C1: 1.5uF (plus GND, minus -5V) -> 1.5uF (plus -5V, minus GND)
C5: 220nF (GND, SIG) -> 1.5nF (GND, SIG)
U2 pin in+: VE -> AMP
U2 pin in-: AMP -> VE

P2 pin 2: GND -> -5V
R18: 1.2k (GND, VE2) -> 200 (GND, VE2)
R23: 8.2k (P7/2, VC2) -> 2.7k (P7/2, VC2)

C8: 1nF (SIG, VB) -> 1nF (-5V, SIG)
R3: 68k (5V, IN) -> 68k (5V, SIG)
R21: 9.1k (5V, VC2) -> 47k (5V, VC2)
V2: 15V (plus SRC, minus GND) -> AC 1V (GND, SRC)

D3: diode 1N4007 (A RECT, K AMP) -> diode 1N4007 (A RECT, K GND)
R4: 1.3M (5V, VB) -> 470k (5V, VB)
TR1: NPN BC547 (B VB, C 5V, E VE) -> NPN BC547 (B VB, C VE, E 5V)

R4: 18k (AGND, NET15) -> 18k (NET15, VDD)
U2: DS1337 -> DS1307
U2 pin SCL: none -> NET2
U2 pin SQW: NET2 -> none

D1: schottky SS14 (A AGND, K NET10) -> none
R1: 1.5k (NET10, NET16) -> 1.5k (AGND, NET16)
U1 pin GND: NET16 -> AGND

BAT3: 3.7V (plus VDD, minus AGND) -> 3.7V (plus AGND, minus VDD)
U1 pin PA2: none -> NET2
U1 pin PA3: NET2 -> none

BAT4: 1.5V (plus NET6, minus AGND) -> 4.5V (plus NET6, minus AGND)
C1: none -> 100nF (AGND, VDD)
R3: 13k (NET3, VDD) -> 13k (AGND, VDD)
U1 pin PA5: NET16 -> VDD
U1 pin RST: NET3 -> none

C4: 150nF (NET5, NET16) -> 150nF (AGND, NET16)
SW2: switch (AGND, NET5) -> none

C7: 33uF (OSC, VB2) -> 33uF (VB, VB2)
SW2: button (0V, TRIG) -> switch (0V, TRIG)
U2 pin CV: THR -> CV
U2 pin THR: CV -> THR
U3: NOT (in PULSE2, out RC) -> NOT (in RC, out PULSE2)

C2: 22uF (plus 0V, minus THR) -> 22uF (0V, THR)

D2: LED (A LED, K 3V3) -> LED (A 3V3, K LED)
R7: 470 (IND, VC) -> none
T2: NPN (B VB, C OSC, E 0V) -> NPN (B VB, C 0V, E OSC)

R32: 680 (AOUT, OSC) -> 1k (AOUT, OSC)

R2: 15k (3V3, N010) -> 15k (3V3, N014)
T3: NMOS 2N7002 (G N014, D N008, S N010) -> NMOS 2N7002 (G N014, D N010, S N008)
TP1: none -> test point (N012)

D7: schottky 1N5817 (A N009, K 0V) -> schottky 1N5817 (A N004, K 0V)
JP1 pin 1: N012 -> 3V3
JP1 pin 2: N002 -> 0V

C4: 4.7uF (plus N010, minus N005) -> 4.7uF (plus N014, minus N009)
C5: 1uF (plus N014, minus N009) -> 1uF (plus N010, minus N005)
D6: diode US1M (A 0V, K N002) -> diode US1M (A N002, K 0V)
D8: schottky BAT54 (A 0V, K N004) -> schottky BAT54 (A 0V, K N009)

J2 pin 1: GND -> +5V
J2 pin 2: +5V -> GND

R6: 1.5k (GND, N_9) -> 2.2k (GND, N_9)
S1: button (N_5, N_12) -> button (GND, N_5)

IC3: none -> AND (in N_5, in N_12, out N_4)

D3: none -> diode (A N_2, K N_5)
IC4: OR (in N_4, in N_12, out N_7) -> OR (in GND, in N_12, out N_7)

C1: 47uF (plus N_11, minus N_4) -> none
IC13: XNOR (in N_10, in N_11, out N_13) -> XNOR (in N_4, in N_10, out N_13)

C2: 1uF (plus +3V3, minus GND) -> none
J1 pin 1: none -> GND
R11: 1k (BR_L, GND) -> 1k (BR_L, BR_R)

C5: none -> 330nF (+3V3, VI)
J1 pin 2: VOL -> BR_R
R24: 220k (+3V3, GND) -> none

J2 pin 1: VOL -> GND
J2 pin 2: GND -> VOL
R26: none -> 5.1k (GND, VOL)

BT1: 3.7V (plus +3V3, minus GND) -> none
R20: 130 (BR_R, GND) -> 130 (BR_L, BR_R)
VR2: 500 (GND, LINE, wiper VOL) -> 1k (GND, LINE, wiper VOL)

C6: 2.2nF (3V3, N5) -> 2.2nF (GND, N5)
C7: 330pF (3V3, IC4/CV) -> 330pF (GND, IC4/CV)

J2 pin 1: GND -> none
□ □ □ □ □
* WHAT THIS TASK INVOLVES
Your reply should consist of the records, copied exactly.

* PROBLEM SOLUTION
C1: 1.5uF (plus GND, minus -5V) -> 1.5uF (plus -5V, minus GND)
C5: 220nF (GND, SIG) -> 1.5nF (GND, SIG)
U2 pin in+: VE -> AMP
U2 pin in-: AMP -> VE

P2 pin 2: GND -> -5V
R18: 1.2k (GND, VE2) -> 200 (GND, VE2)
R23: 8.2k (P7/2, VC2) -> 2.7k (P7/2, VC2)

C8: 1nF (SIG, VB) -> 1nF (-5V, SIG)
R3: 68k (5V, IN) -> 68k (5V, SIG)
R21: 9.1k (5V, VC2) -> 47k (5V, VC2)
V2: 15V (plus SRC, minus GND) -> AC 1V (GND, SRC)

D3: diode 1N4007 (A RECT, K AMP) -> diode 1N4007 (A RECT, K GND)
R4: 1.3M (5V, VB) -> 470k (5V, VB)
TR1: NPN BC547 (B VB, C 5V, E VE) -> NPN BC547 (B VB, C VE, E 5V)

R4: 18k (AGND, NET15) -> 18k (NET15, VDD)
U2: DS1337 -> DS1307
U2 pin SCL: none -> NET2
U2 pin SQW: NET2 -> none

D1: schottky SS14 (A AGND, K NET10) -> none
R1: 1.5k (NET10, NET16) -> 1.5k (AGND, NET16)
U1 pin GND: NET16 -> AGND

BAT3: 3.7V (plus VDD, minus AGND) -> 3.7V (plus AGND, minus VDD)
U1 pin PA2: none -> NET2
U1 pin PA3: NET2 -> none

BAT4: 1.5V (plus NET6, minus AGND) -> 4.5V (plus NET6, minus AGND)
C1: none -> 100nF (AGND, VDD)
R3: 13k (NET3, VDD) -> 13k (AGND, VDD)
U1 pin PA5: NET16 -> VDD
U1 pin RST: NET3 -> none

C4: 150nF (NET5, NET16) -> 150nF (AGND, NET16)
SW2: switch (AGND, NET5) -> none

C7: 33uF (OSC, VB2) -> 33uF (VB, VB2)
SW2: button (0V, TRIG) -> switch (0V, TRIG)
U2 pin CV: THR -> CV
U2 pin THR: CV -> THR
U3: NOT (in PULSE2, out RC) -> NOT (in RC, out PULSE2)

C2: 22uF (plus 0V, minus THR) -> 22uF (0V, THR)

D2: LED (A LED, K 3V3) -> LED (A 3V3, K LED)
R7: 470 (IND, VC) -> none
T2: NPN (B VB, C OSC, E 0V) -> NPN (B VB, C 0V, E OSC)

R32: 680 (AOUT, OSC) -> 1k (AOUT, OSC)

R2: 15k (3V3, N010) -> 15k (3V3, N014)
T3: NMOS 2N7002 (G N014, D N008, S N010) -> NMOS 2N7002 (G N014, D N010, S N008)
TP1: none -> test point (N012)

D7: schottky 1N5817 (A N009, K 0V) -> schottky 1N5817 (A N004, K 0V)
JP1 pin 1: N012 -> 3V3
JP1 pin 2: N002 -> 0V

C4: 4.7uF (plus N010, minus N005) -> 4.7uF (plus N014, minus N009)
C5: 1uF (plus N014, minus N009) -> 1uF (plus N010, minus N005)
D6: diode US1M (A 0V, K N002) -> diode US1M (A N002, K 0V)
D8: schottky BAT54 (A 0V, K N004) -> schottky BAT54 (A 0V, K N009)

J2 pin 1: GND -> +5V
J2 pin 2: +5V -> GND

R6: 1.5k (GND, N_9) -> 2.2k (GND, N_9)
S1: button (N_5, N_12) -> button (GND, N_5)

IC3: none -> AND (in N_5, in N_12, out N_4)

D3: none -> diode (A N_2, K N_5)
IC4: OR (in N_4, in N_12, out N_7) -> OR (in GND, in N_12, out N_7)

C1: 47uF (plus N_11, minus N_4) -> none
IC13: XNOR (in N_10, in N_11, out N_13) -> XNOR (in N_4, in N_10, out N_13)

C2: 1uF (plus +3V3, minus GND) -> none
J1 pin 1: none -> GND
R11: 1k (BR_L, GND) -> 1k (BR_L, BR_R)

C5: none -> 330nF (+3V3, VI)
J1 pin 2: VOL -> BR_R
R24: 220k (+3V3, GND) -> none

J2 pin 1: VOL -> GND
J2 pin 2: GND -> VOL
R26: none -> 5.1k (GND, VOL)

BT1: 3.7V (plus +3V3, minus GND) -> none
R20: 130 (BR_R, GND) -> 130 (BR_L, BR_R)
VR2: 500 (GND, LINE, wiper VOL) -> 1k (GND, LINE, wiper VOL)

C6: 2.2nF (3V3, N5) -> 2.2nF (GND, N5)
C7: 330pF (3V3, IC4/CV) -> 330pF (GND, IC4/CV)

J2 pin 1: GND -> none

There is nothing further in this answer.